_DATA FOR THIS TASK:_
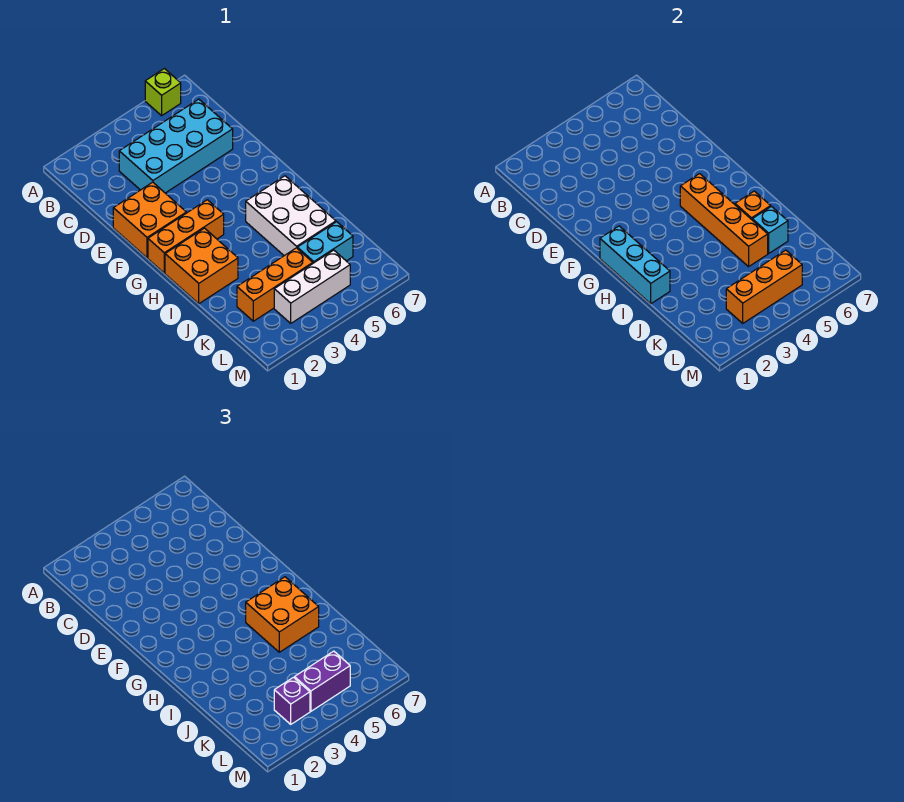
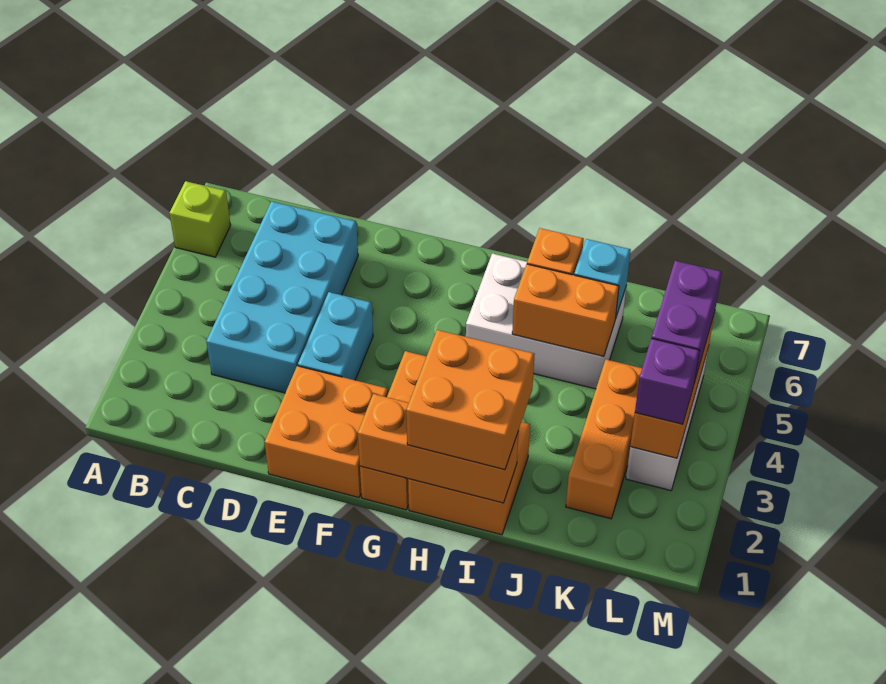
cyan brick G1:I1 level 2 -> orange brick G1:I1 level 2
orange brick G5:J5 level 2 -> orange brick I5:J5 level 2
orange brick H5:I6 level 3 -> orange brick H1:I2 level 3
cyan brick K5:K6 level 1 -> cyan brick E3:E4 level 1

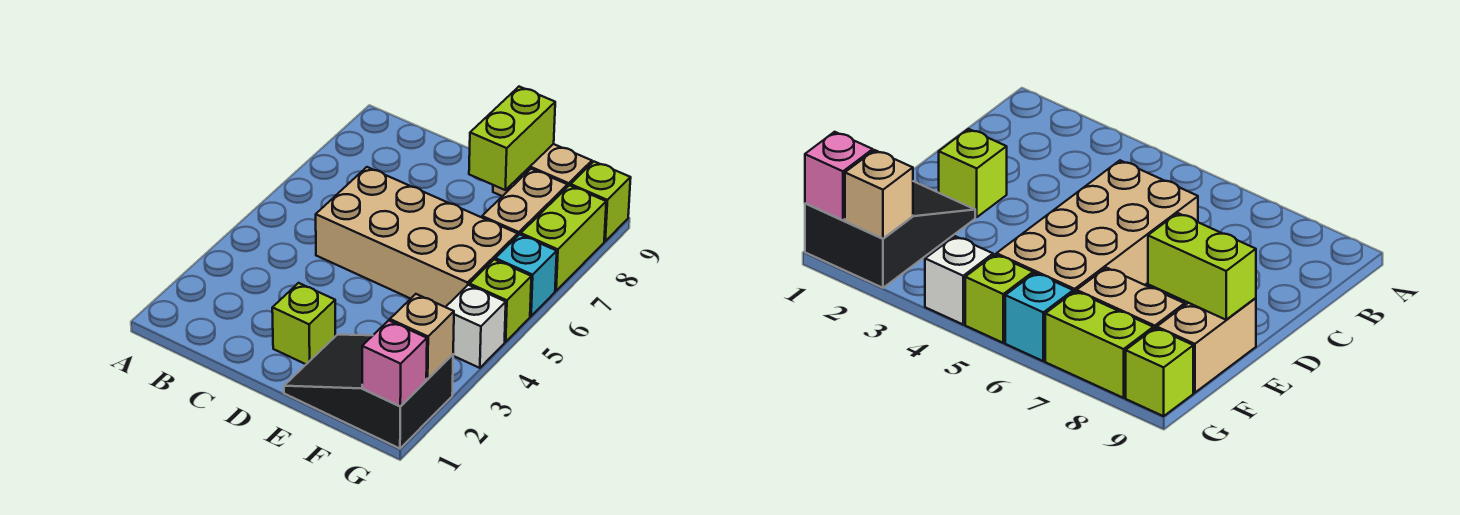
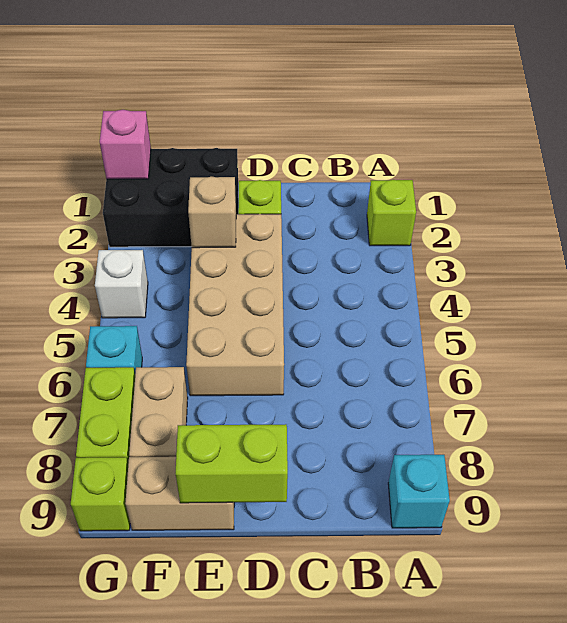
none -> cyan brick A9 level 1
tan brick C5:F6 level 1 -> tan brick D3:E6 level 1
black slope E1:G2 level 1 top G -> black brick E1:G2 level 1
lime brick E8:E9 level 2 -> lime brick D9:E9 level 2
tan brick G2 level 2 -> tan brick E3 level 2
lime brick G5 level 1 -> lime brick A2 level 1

...

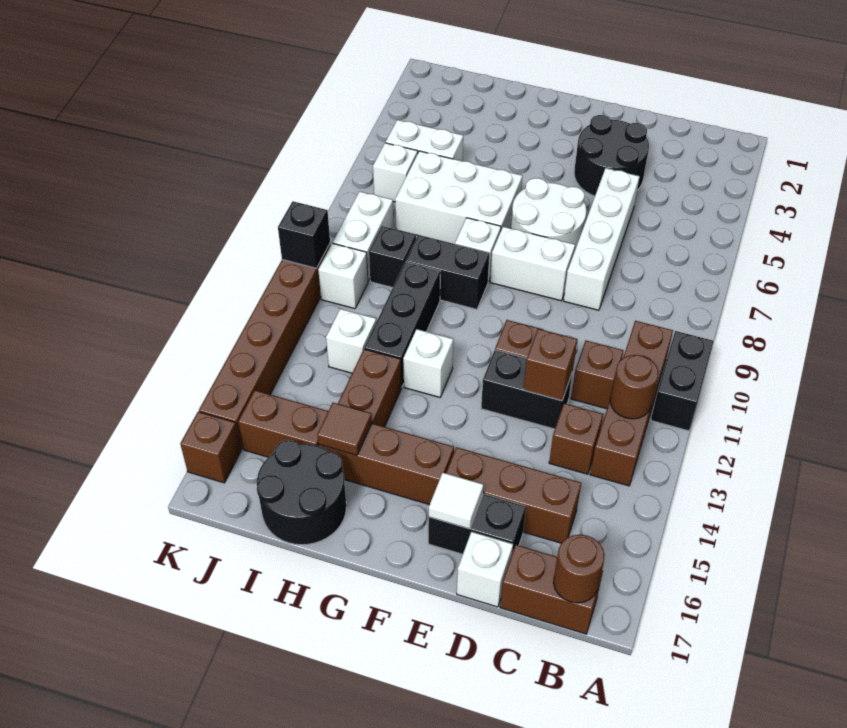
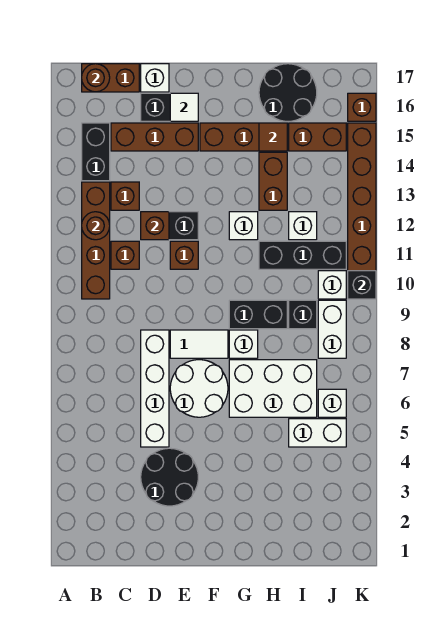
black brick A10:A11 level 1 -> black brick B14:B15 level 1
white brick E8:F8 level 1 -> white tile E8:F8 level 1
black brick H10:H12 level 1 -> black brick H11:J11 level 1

--

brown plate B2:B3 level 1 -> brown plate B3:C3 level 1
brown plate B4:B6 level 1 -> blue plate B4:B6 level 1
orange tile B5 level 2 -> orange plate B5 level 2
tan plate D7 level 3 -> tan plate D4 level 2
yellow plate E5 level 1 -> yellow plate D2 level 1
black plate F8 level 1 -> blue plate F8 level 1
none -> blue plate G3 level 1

_EXERCISE GOAL:_
Output exactly, and only, the lines of the entries above from the one with "orange brick G5:J5" up to and including the one with "lime brick G5"; pictures are to be left out.

_EXERCISE ANSWER:_
orange brick G5:J5 level 2 -> orange brick I5:J5 level 2
orange brick H5:I6 level 3 -> orange brick H1:I2 level 3
cyan brick K5:K6 level 1 -> cyan brick E3:E4 level 1

none -> cyan brick A9 level 1
tan brick C5:F6 level 1 -> tan brick D3:E6 level 1
black slope E1:G2 level 1 top G -> black brick E1:G2 level 1
lime brick E8:E9 level 2 -> lime brick D9:E9 level 2
tan brick G2 level 2 -> tan brick E3 level 2
lime brick G5 level 1 -> lime brick A2 level 1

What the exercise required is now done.